Problem statement
Copy each line from the records below in which the word "tree" is found.

Records supplied
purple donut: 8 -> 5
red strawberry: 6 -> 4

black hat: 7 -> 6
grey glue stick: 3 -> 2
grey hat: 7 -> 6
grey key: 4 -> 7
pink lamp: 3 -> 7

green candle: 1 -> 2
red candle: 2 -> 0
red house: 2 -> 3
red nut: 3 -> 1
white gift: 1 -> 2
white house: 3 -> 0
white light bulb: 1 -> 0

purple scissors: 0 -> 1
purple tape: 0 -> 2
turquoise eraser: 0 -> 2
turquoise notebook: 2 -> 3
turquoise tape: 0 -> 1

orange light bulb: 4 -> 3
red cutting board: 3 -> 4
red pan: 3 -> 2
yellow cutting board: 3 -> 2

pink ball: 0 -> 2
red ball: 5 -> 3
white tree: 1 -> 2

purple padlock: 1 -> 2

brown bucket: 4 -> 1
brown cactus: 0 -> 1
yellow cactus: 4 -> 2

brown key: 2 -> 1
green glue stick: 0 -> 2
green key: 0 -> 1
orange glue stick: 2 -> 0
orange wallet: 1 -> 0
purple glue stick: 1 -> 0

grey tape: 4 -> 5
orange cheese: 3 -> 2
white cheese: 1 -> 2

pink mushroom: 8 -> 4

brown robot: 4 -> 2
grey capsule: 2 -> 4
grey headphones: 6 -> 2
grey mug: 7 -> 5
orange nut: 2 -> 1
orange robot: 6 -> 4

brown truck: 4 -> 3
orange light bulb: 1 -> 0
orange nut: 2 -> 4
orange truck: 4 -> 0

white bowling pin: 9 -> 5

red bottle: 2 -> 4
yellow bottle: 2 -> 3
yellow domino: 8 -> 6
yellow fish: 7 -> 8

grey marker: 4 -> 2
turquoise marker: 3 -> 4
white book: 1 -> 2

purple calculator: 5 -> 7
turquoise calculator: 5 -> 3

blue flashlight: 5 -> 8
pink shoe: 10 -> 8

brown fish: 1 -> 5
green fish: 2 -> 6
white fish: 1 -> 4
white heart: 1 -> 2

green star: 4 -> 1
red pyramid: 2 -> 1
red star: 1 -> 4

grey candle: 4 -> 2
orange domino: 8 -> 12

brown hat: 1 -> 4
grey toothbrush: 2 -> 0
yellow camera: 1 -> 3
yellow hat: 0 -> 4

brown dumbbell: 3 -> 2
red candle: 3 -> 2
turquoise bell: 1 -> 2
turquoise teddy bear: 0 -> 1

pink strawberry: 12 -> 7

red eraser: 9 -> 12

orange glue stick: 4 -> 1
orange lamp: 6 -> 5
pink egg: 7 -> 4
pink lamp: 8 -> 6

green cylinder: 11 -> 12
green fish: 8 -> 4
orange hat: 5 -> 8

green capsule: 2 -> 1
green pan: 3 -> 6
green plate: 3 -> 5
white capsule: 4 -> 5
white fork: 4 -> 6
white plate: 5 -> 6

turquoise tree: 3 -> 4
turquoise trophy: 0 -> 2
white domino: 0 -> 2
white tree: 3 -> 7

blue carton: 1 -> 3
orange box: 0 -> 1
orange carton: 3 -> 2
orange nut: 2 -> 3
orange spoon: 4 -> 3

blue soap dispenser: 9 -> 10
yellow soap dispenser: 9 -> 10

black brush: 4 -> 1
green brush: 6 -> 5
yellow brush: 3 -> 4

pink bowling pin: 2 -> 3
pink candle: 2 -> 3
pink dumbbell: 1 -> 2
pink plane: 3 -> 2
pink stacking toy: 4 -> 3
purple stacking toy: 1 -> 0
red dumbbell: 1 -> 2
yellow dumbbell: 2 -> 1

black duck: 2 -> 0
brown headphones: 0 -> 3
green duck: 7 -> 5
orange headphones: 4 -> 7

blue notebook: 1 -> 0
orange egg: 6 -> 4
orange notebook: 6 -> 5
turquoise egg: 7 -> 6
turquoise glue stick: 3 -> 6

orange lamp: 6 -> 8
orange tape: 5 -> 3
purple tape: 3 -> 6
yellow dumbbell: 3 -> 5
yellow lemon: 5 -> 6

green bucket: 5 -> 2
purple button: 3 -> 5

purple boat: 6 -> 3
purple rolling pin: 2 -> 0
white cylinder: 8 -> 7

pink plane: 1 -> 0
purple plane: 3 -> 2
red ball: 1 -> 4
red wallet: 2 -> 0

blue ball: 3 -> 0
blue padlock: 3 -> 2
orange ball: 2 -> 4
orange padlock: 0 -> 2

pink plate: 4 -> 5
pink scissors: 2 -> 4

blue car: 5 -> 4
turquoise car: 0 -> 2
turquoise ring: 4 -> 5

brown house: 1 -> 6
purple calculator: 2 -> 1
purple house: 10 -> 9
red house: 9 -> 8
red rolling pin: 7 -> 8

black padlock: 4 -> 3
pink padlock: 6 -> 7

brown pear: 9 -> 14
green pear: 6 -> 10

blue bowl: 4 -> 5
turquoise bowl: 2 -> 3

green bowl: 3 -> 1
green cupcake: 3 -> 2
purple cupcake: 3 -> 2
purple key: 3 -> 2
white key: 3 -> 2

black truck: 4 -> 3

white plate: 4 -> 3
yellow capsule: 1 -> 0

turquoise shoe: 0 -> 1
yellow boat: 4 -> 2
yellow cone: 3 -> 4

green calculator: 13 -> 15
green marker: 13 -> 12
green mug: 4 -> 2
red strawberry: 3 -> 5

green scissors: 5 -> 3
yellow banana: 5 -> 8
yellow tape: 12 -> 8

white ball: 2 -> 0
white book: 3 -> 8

Output for this task
white tree: 1 -> 2
turquoise tree: 3 -> 4
white tree: 3 -> 7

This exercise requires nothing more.